State how many lines of the records below contain the word "image", giving the number and nothing else.
[Opening EXCERPTED DATA section]
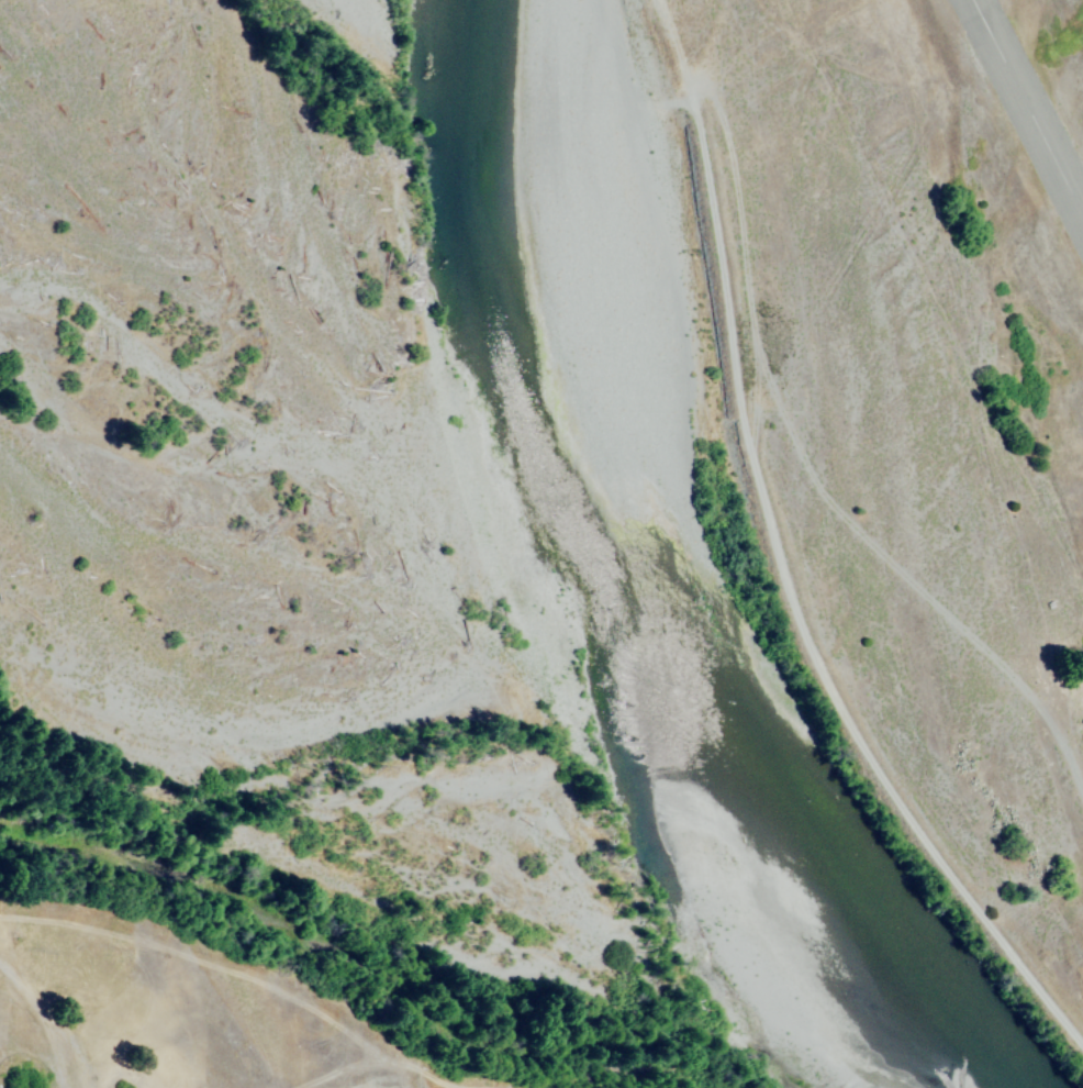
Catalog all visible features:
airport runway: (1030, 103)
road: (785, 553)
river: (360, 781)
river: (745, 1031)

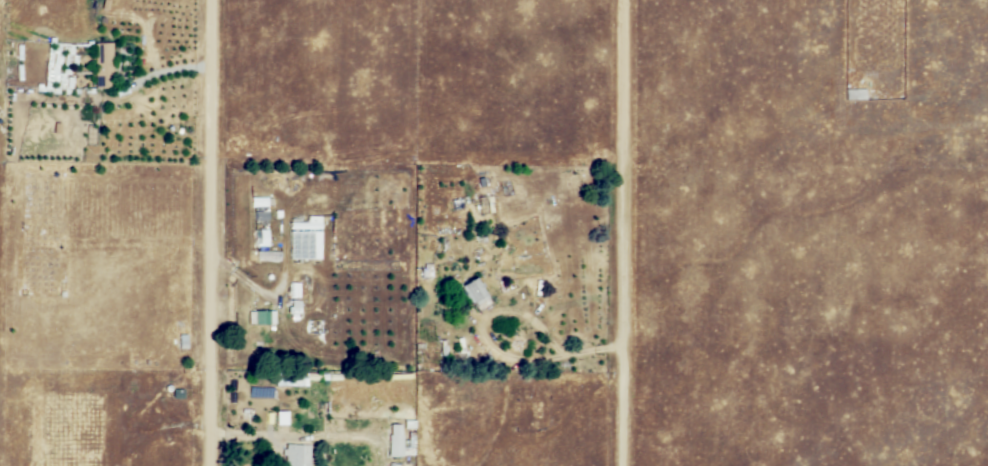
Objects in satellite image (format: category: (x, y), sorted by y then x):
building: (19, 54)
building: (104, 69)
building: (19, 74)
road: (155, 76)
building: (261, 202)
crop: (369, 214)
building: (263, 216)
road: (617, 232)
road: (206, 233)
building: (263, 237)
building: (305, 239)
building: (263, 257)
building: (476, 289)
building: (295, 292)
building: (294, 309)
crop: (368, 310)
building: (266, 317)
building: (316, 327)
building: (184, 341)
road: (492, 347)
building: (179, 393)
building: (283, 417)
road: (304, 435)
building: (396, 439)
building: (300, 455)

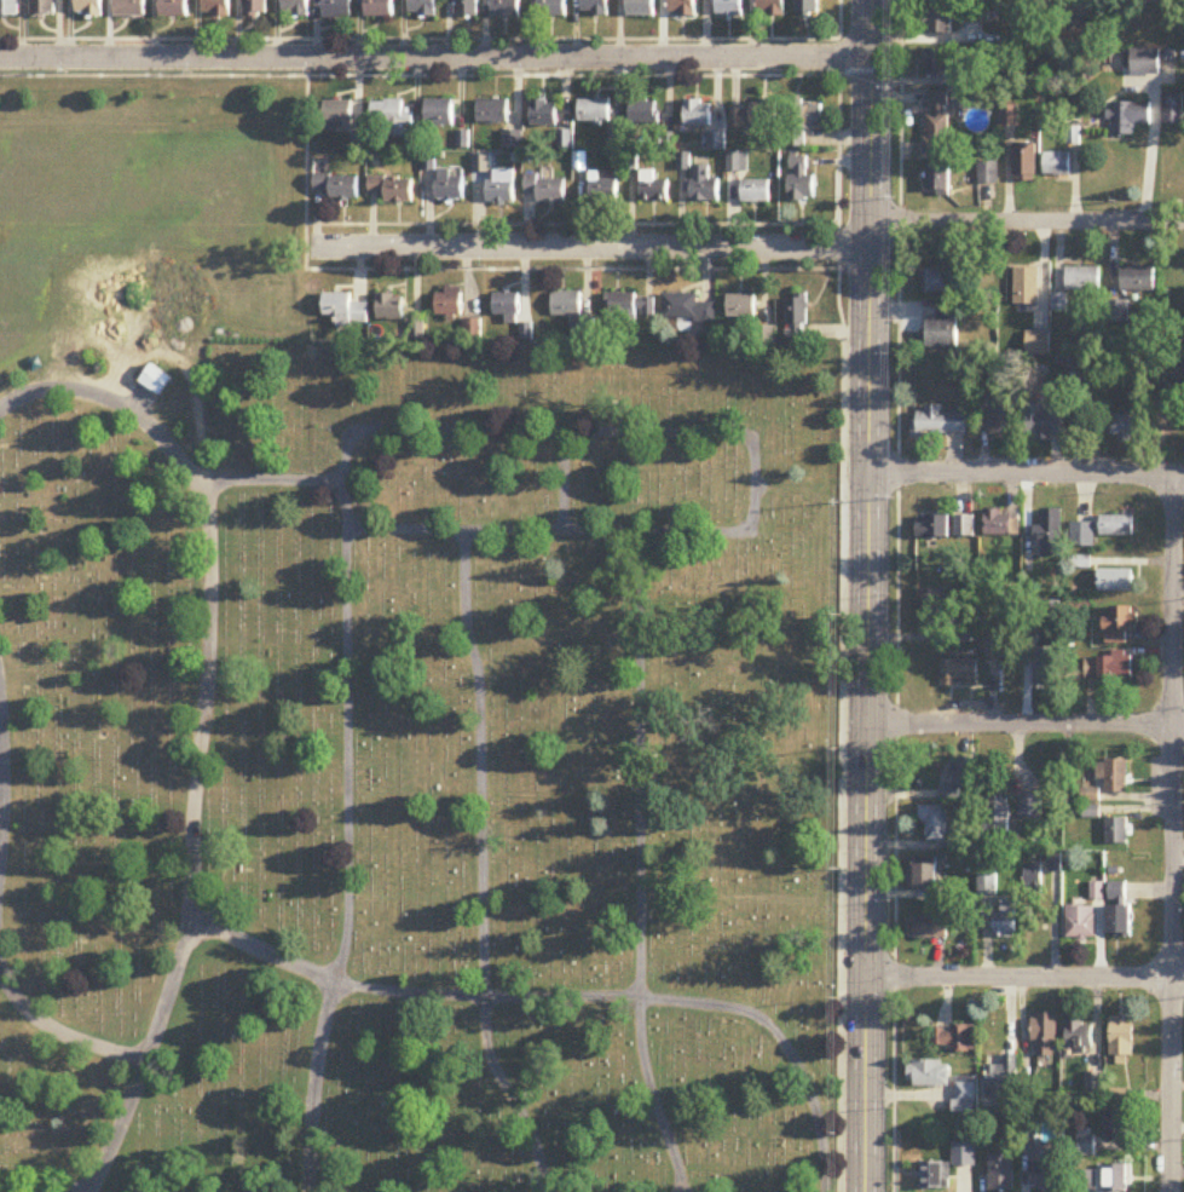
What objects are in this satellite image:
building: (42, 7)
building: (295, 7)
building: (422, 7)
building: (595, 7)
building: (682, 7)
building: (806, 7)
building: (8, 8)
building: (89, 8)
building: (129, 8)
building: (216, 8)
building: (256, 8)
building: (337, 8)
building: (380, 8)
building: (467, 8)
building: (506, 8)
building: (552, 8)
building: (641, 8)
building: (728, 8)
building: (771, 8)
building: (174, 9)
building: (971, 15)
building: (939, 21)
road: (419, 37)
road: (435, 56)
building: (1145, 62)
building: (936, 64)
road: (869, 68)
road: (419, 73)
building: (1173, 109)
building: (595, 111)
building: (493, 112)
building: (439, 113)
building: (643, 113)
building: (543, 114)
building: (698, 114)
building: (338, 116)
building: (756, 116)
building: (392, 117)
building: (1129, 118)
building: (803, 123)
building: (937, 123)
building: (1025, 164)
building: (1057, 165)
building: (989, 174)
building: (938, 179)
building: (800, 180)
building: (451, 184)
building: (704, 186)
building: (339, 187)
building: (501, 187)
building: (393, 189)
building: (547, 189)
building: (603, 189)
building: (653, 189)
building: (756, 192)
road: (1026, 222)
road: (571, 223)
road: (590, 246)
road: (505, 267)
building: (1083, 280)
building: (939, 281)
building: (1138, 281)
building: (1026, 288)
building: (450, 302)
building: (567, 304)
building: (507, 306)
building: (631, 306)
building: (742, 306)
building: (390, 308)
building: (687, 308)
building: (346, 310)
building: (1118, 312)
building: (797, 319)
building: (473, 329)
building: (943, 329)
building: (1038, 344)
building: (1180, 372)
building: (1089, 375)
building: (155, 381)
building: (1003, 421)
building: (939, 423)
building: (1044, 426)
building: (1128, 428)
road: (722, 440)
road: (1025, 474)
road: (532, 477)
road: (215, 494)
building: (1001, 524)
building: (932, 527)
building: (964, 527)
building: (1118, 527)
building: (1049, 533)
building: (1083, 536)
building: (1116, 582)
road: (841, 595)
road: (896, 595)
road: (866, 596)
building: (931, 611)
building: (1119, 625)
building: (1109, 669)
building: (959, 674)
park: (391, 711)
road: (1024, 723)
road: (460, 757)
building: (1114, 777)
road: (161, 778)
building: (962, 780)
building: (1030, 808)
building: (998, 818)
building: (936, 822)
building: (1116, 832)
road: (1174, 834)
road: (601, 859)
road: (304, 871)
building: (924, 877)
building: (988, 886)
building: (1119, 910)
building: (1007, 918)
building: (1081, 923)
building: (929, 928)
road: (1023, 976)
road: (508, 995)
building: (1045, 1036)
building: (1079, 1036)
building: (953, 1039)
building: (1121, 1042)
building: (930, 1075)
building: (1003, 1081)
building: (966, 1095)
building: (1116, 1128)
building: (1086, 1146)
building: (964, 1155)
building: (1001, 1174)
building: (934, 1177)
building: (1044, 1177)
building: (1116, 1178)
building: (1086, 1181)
[Closing EXCERPTED DATA section]
- RESPONSE BELOW:
2